▶ **Work item**
Print the entries exactly as they appear, and omit any images.

━━ Provided data ━━

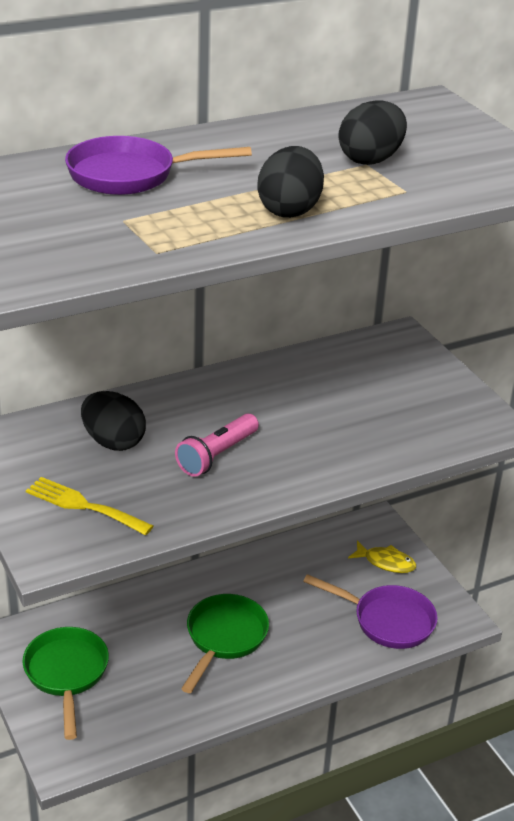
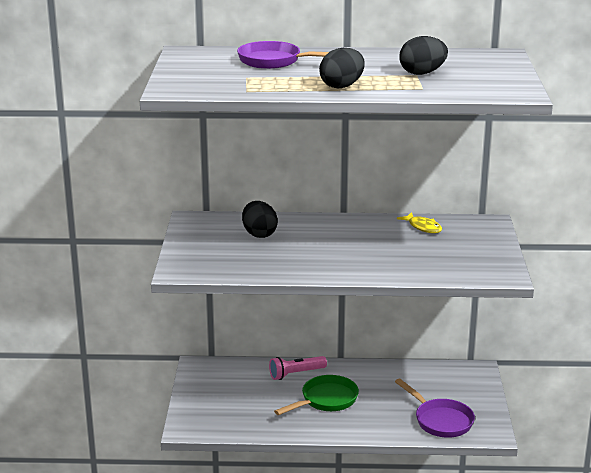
camera: 30 degrees right, 10 degrees down
(66, 674) = (218, 391): green pan -> none
(83, 505) = (216, 256): yellow fork -> none
(217, 455) = (312, 252): pink flashlight -> pink flashlight (296, 374)
(386, 562) = (466, 391): yellow fish -> yellow fish (423, 227)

━━━

▶ **Reply**
camera: 30 degrees right, 10 degrees down
(66, 674) = (218, 391): green pan -> none
(83, 505) = (216, 256): yellow fork -> none
(217, 455) = (312, 252): pink flashlight -> pink flashlight (296, 374)
(386, 562) = (466, 391): yellow fish -> yellow fish (423, 227)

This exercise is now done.